● **ABOUT THIS EXERCISE**: Leave out the images and transcribe the entries below word for word.
─── MATERIAL FOR THIS TASK
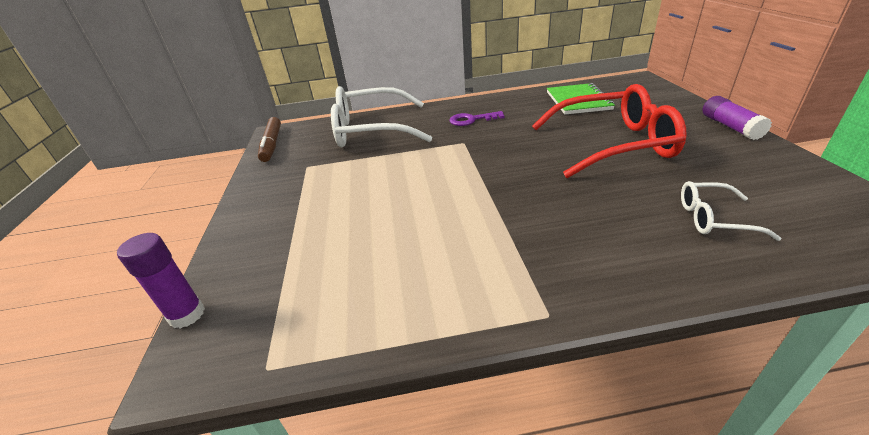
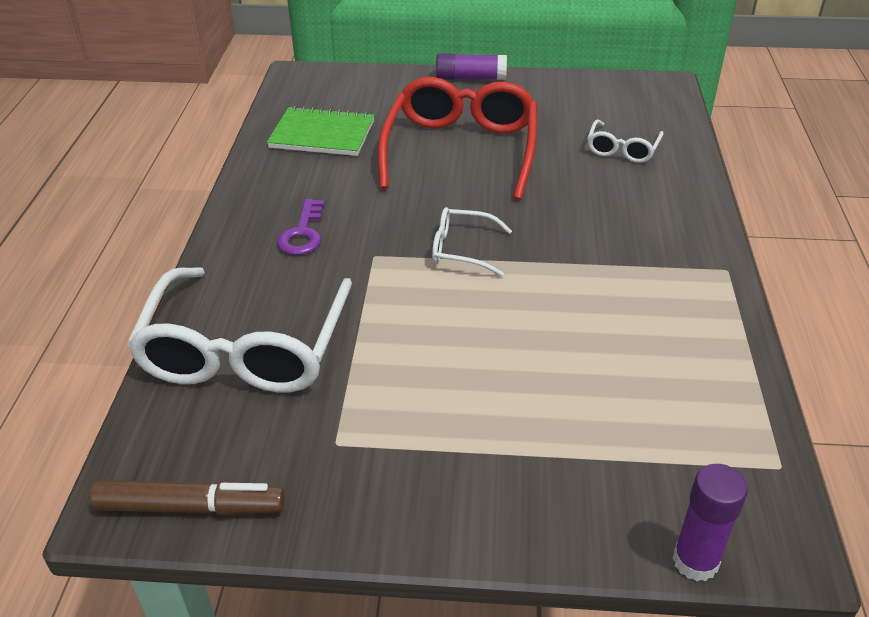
camera: 80 degrees left, 5 degrees up
(487, 168) = (462, 249): none -> white glasses

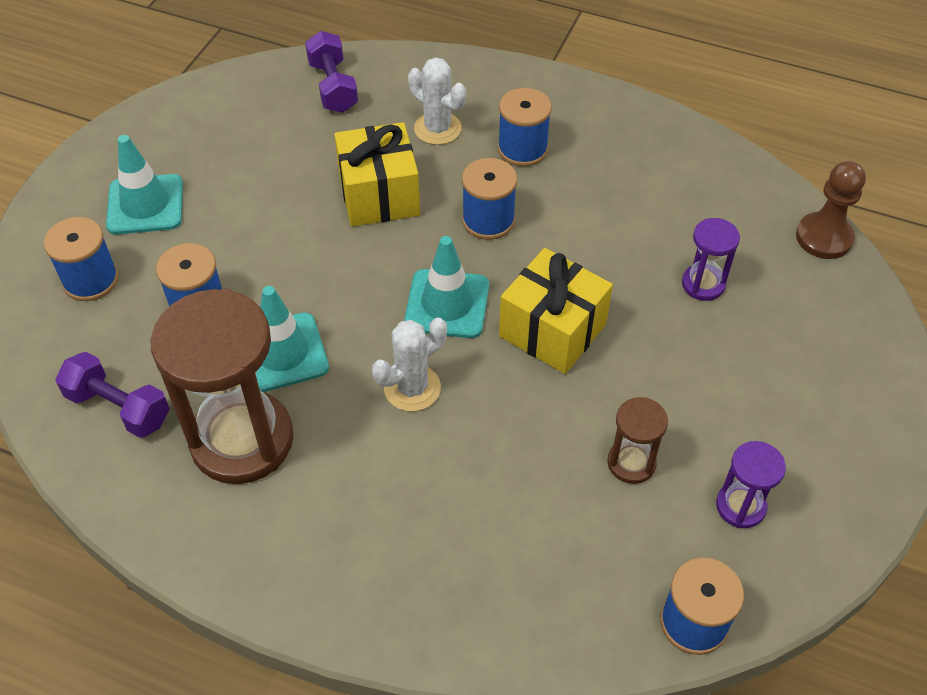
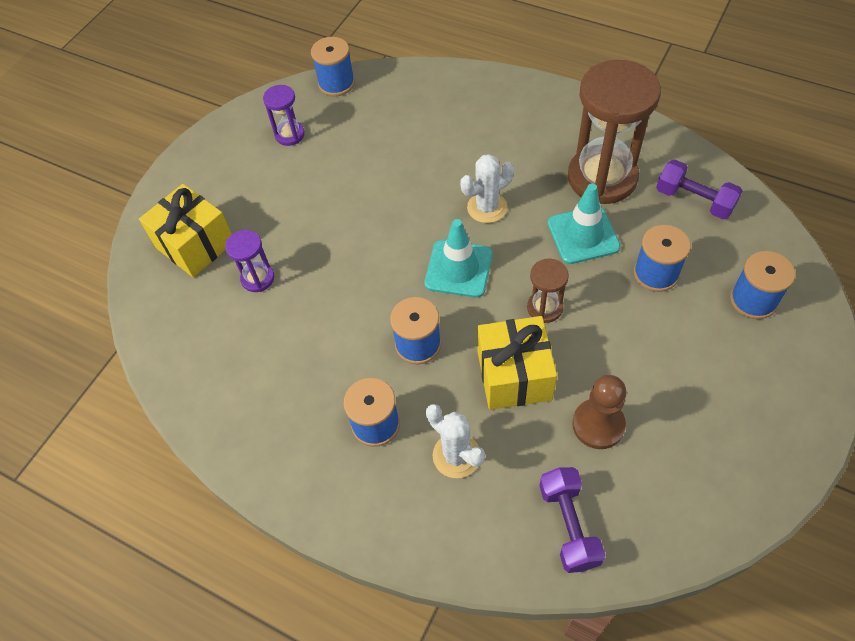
camera: 170 degrees left, 5 degrees up
(145, 205) = (731, 375): turquoise traffic cone -> none
(552, 330) = (381, 245): yellow gift -> yellow gift (195, 245)
(631, 463) = (348, 159): brown hourglass -> brown hourglass (544, 308)
(824, 237) = (145, 315): brown pawn -> brown pawn (598, 425)

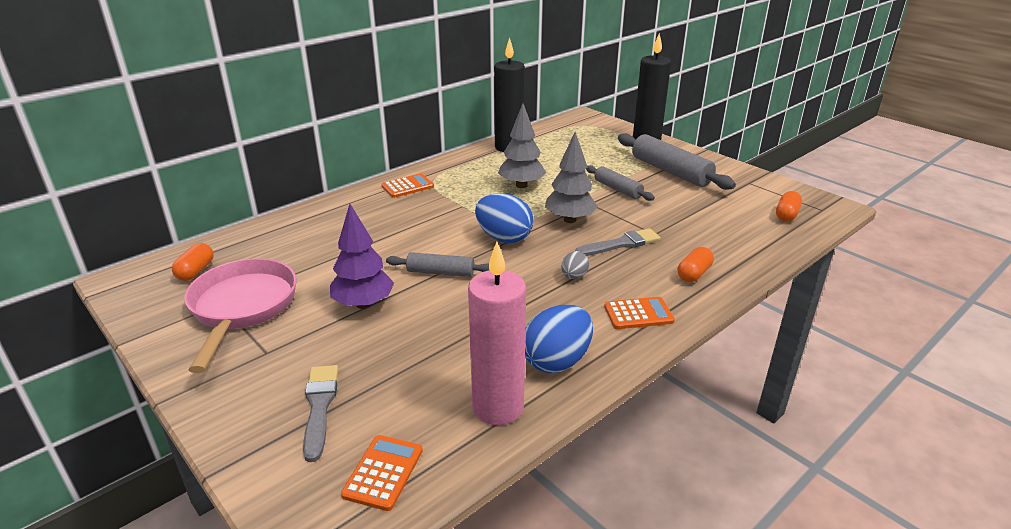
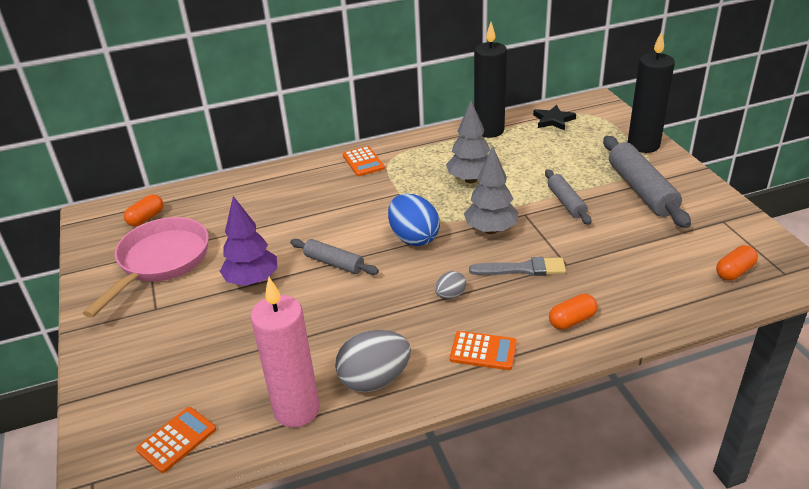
camera: 25 degrees right, 5 degrees up
(319, 407) = (165, 368): grey brush -> none
(407, 186) = (363, 162): orange calculator -> orange calculator turned 75 degrees clockwise
(557, 361) = (374, 380): blue egg -> grey egg
(559, 133) = (553, 120): none -> black star

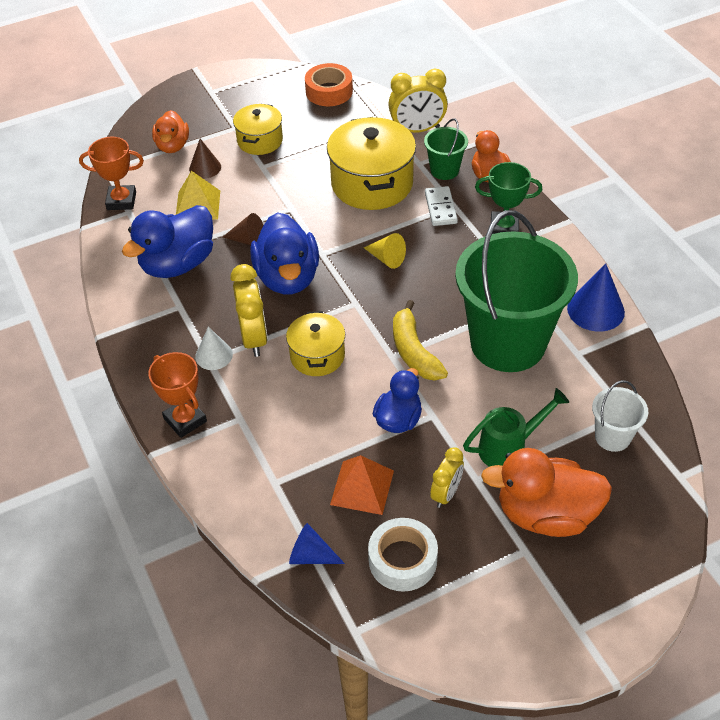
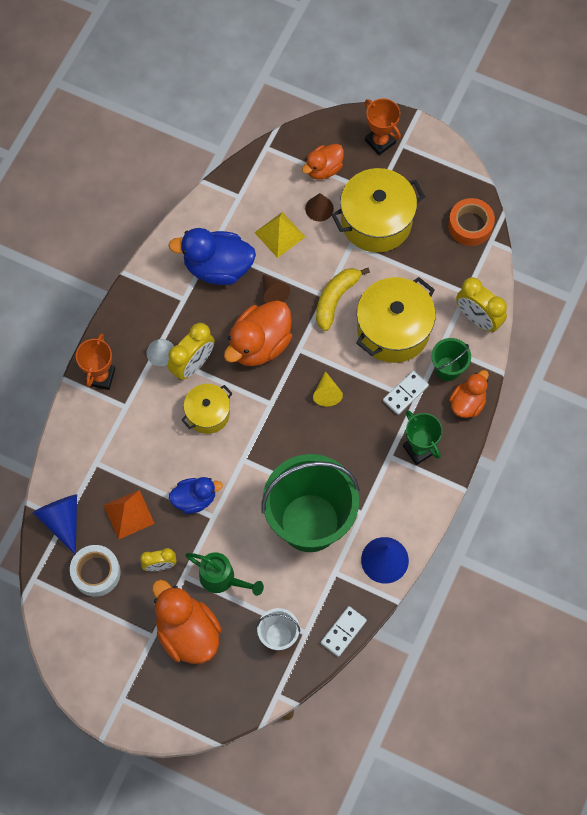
camera: 50 degrees right, 20 degrees up
(121, 201) = (245, 183): orange trophy -> orange trophy (380, 141)
(260, 141) = (376, 221): yellow pot -> yellow pot, size x1.71
(287, 277) = (259, 344): blue duck -> orange duck
(310, 556) = (62, 520): blue cone -> blue cone, size x1.55
(414, 351) = (257, 469): yellow banana -> yellow banana (335, 299)
(648, 382) = (343, 632): none -> white domino

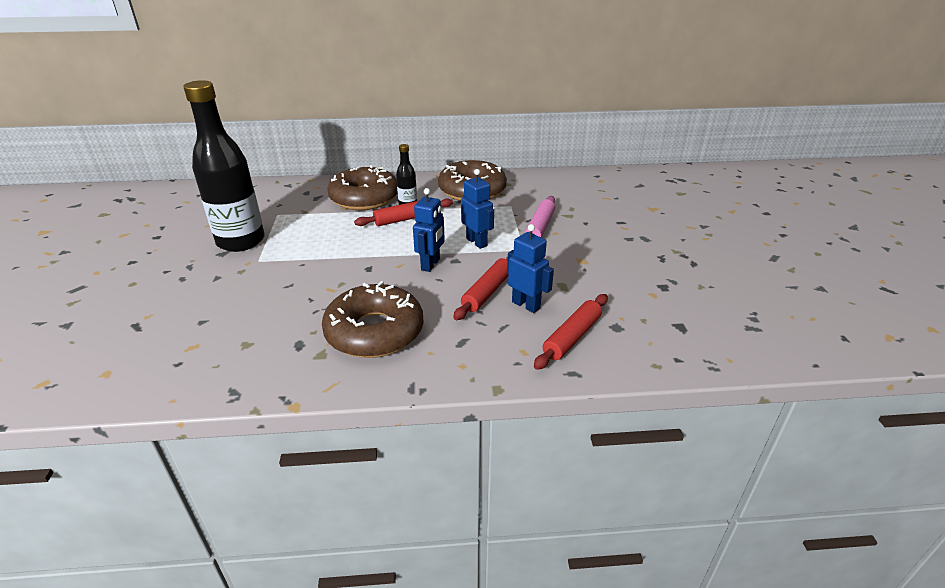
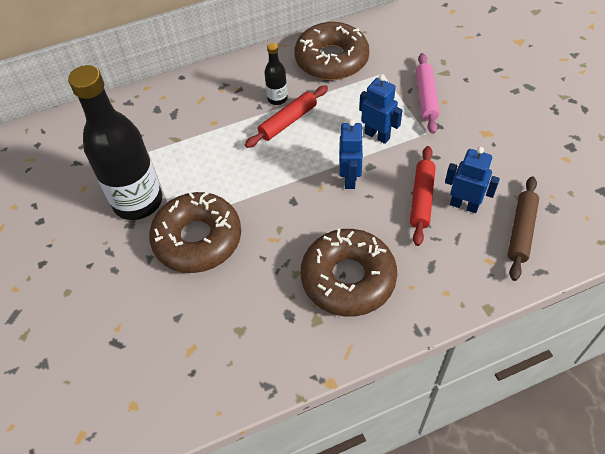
camera: 15 degrees left, 20 degrees up
(364, 198) = (226, 101): brown donut -> brown donut (197, 239)
(572, 337) = (521, 231): red rolling pin -> brown rolling pin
──────
● **TASK RESPONSE**:
camera: 80 degrees left, 5 degrees up
(487, 168) = (462, 249): none -> white glasses

camera: 170 degrees left, 5 degrees up
(145, 205) = (731, 375): turquoise traffic cone -> none
(552, 330) = (381, 245): yellow gift -> yellow gift (195, 245)
(631, 463) = (348, 159): brown hourglass -> brown hourglass (544, 308)
(824, 237) = (145, 315): brown pawn -> brown pawn (598, 425)

camera: 25 degrees right, 5 degrees up
(319, 407) = (165, 368): grey brush -> none
(407, 186) = (363, 162): orange calculator -> orange calculator turned 75 degrees clockwise
(557, 361) = (374, 380): blue egg -> grey egg
(559, 133) = (553, 120): none -> black star

camera: 50 degrees right, 20 degrees up
(121, 201) = (245, 183): orange trophy -> orange trophy (380, 141)
(260, 141) = (376, 221): yellow pot -> yellow pot, size x1.71
(287, 277) = (259, 344): blue duck -> orange duck
(310, 556) = (62, 520): blue cone -> blue cone, size x1.55
(414, 351) = (257, 469): yellow banana -> yellow banana (335, 299)
(648, 382) = (343, 632): none -> white domino

camera: 15 degrees left, 20 degrees up
(364, 198) = (226, 101): brown donut -> brown donut (197, 239)
(572, 337) = (521, 231): red rolling pin -> brown rolling pin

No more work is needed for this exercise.